**To do:** Leave the pictures in the listing below aside and reproduce exactly the lines starting with the one with "(699, 333) = (514, 76): yellow" and going on through the one with "(428, 359) = (612, 197): blue", both ends included.

**Working data:**

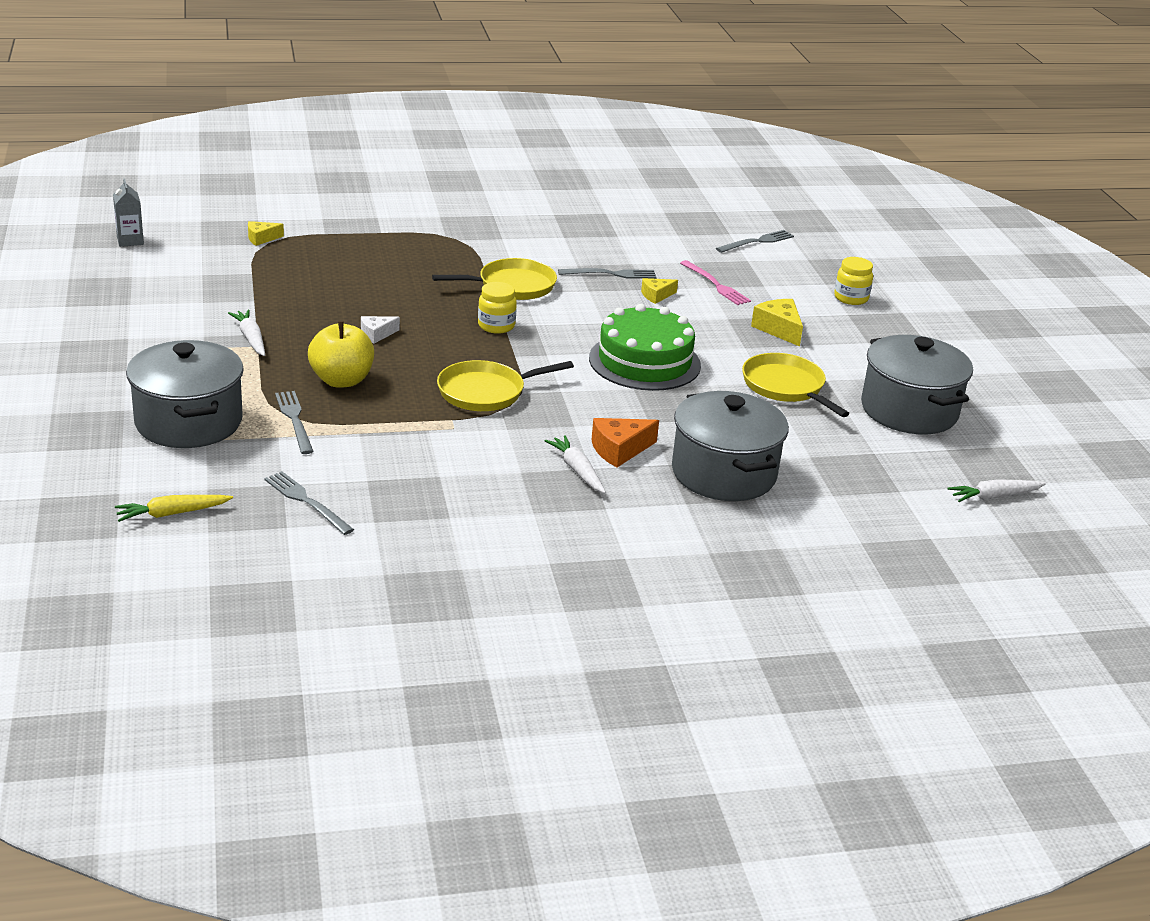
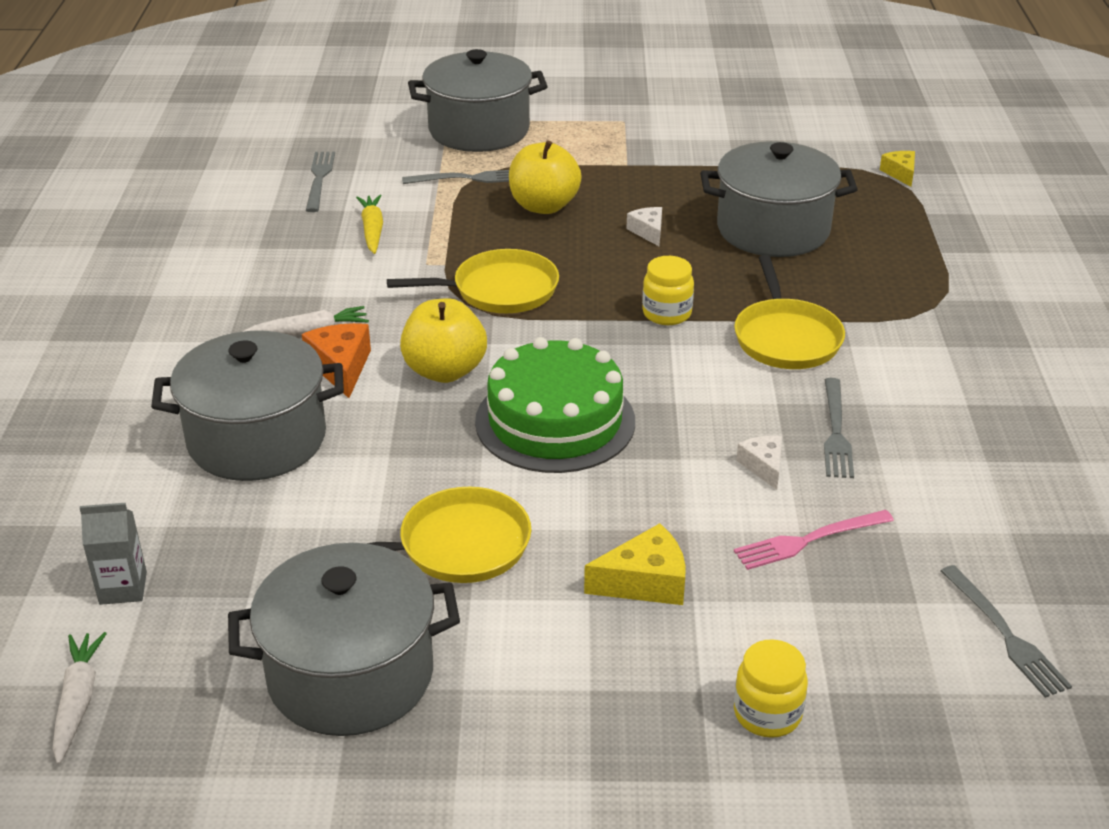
camera: 105 degrees right, 5 degrees up
(130, 240) = (876, 103): grey carton -> grey carton (123, 588)
(172, 513) = (329, 123): yellow carrot -> yellow carrot (372, 230)
(251, 338) = (643, 161): white carrot -> none
(307, 502) = (319, 179): grey fork -> grey fork turned 60 degrees counterclockwise
(362, 287) = (773, 230): none -> grey pot
(486, 392) = (499, 290): yellow pan -> yellow pan turned 90 degrees clockwise
(605, 406) = (445, 371): none -> yellow apple
(656, 295) = (763, 466): yellow cheese -> white cheese

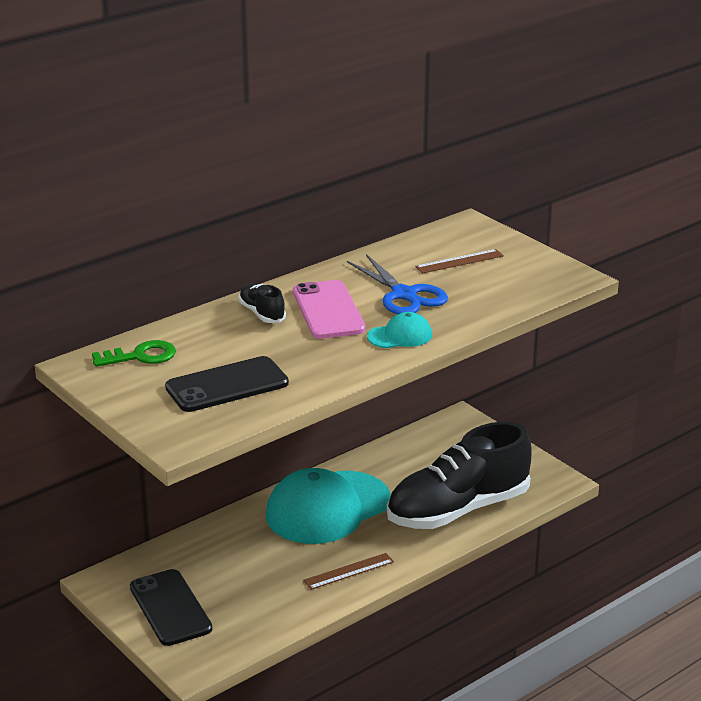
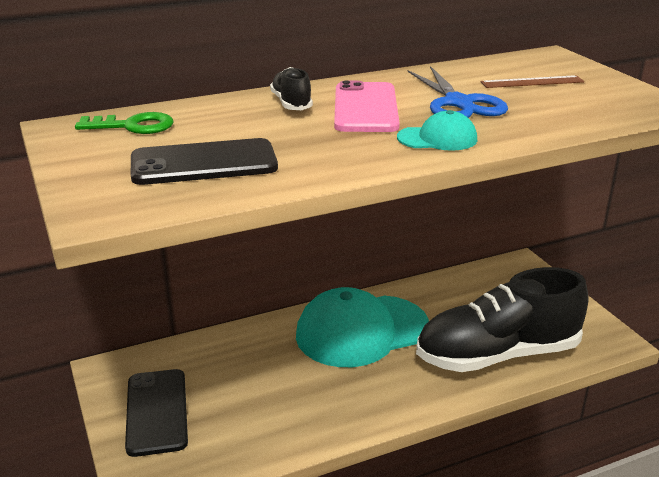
camera: 15 degrees right, 0 degrees up
(349, 571) = (359, 404): brown ruler -> none

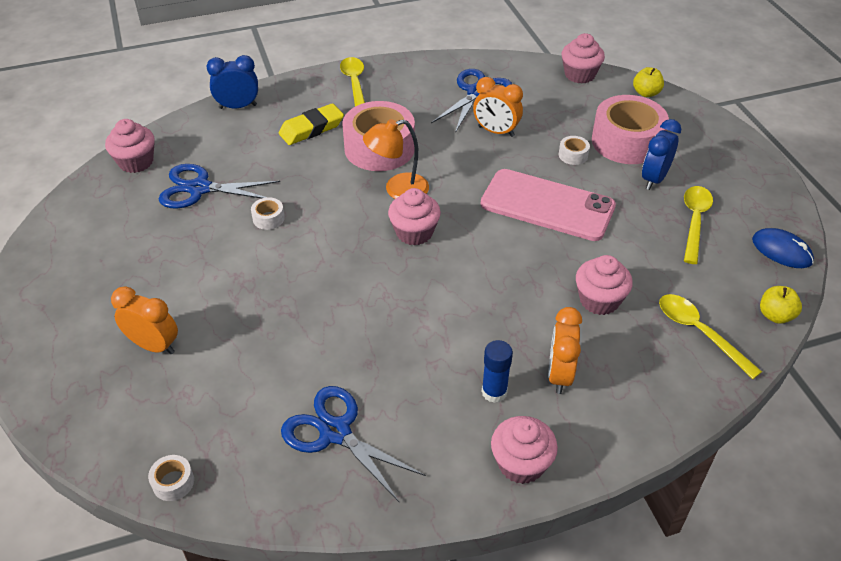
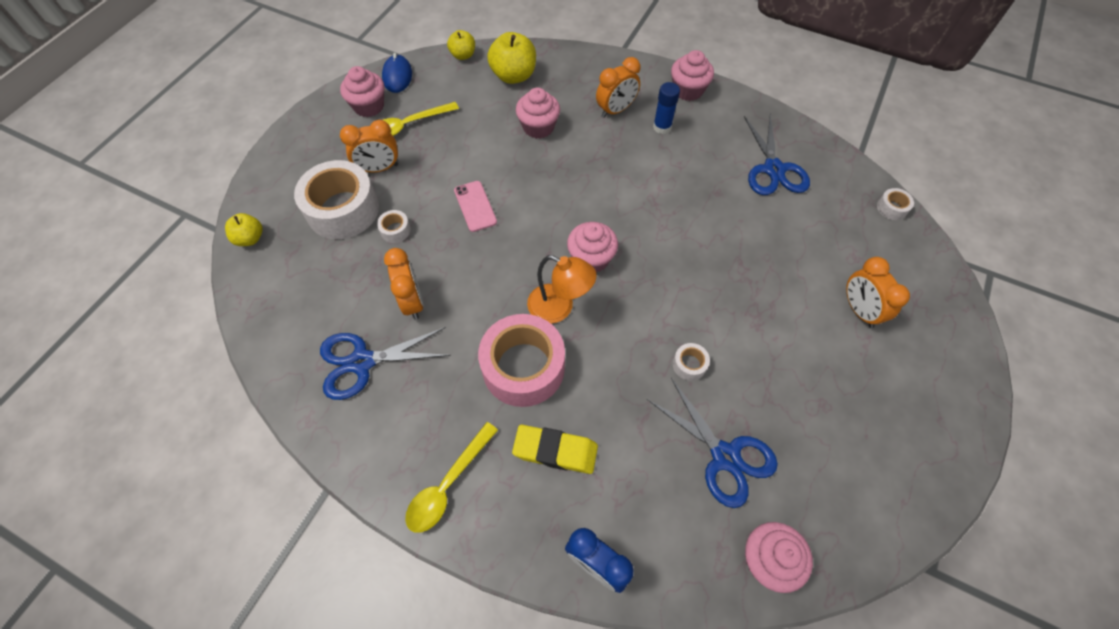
camera: 135 degrees left, 15 degrees up
(547, 205) = (475, 206): pink phone -> pink phone, size x0.49
(579, 75) = (256, 304): pink cupcake -> pink cupcake (369, 106)
(626, 141) = (343, 209): pink tape -> white tape
(654, 179) = (379, 168): blue clock -> orange clock
(699, 333) = (514, 76): yellow spoon -> yellow apple

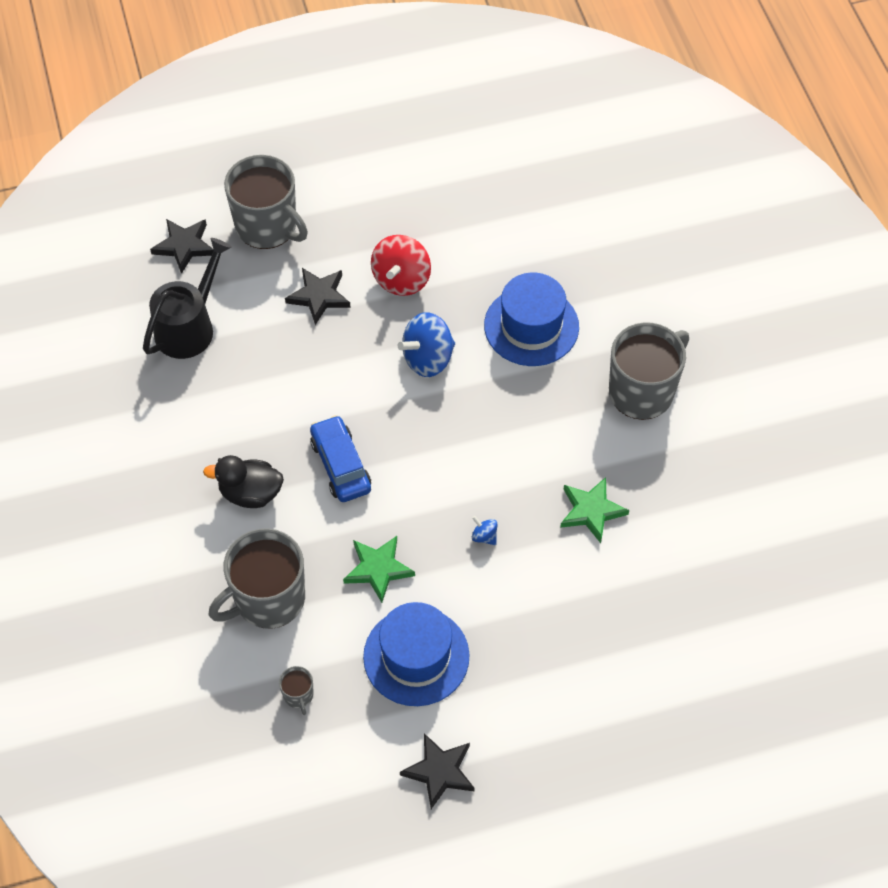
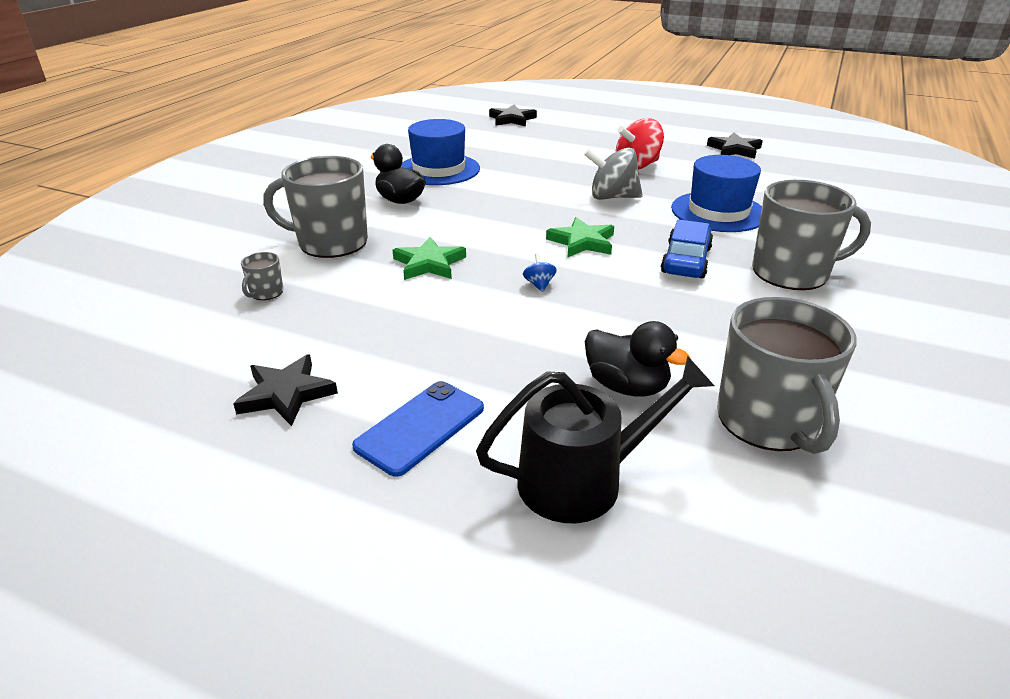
camera: 40 degrees right, 25 degrees down
(189, 327) = (470, 140): black watering can -> black watering can (582, 480)
(267, 226) = (573, 127): grey mug -> grey mug (768, 421)
(319, 296) = (569, 155): black star -> black star (734, 149)
(341, 465) = (479, 213): blue car -> blue car (686, 260)
(416, 656) = (383, 318): blue hat -> blue hat (439, 169)
(428, 359) = (612, 197): blue spinning top -> grey spinning top
(547, 733) = (420, 427): none -> blue phone
(591, 511) = (659, 313): green star -> green star (582, 242)
(629, 606) = (626, 386): none -> black duck

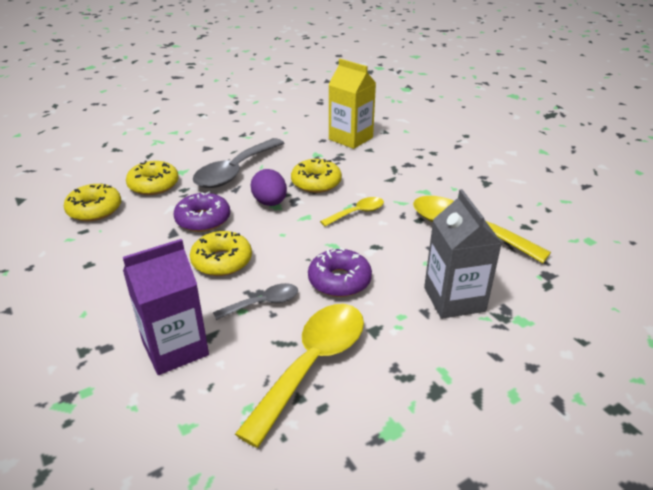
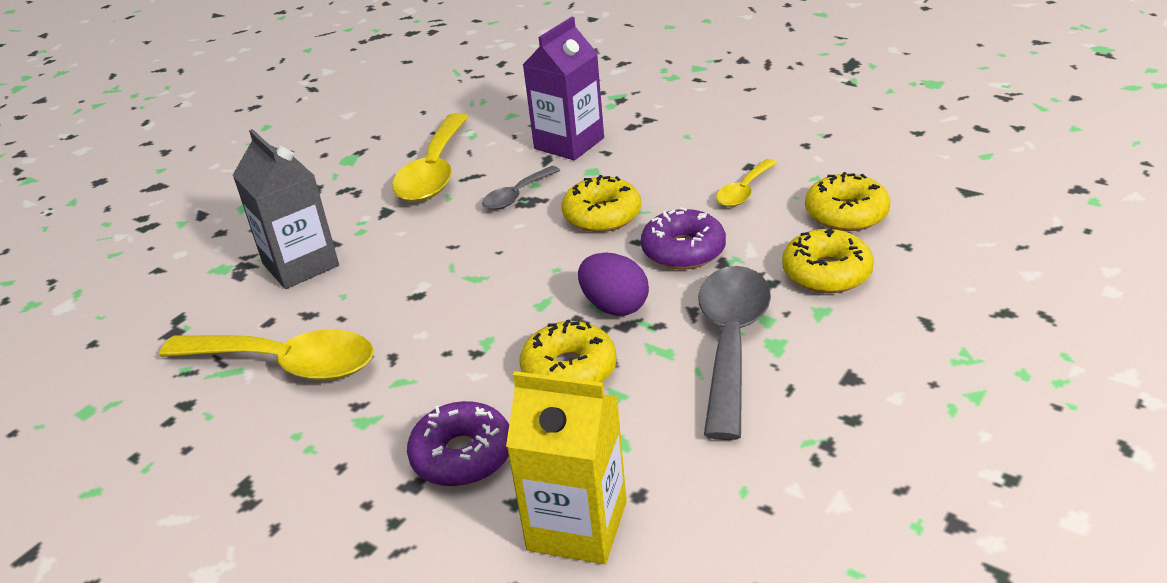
camera: 160 degrees right, 0 degrees up
(339, 281) = (445, 241): purple donut -> purple donut (462, 455)
(357, 213) = (466, 335): yellow spoon -> yellow spoon (744, 191)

**Reply:**
(699, 333) = (514, 76): yellow spoon -> yellow apple

camera: 40 degrees right, 25 degrees down
(189, 327) = (470, 140): black watering can -> black watering can (582, 480)
(267, 226) = (573, 127): grey mug -> grey mug (768, 421)
(319, 296) = (569, 155): black star -> black star (734, 149)
(341, 465) = (479, 213): blue car -> blue car (686, 260)
(416, 656) = (383, 318): blue hat -> blue hat (439, 169)
(428, 359) = (612, 197): blue spinning top -> grey spinning top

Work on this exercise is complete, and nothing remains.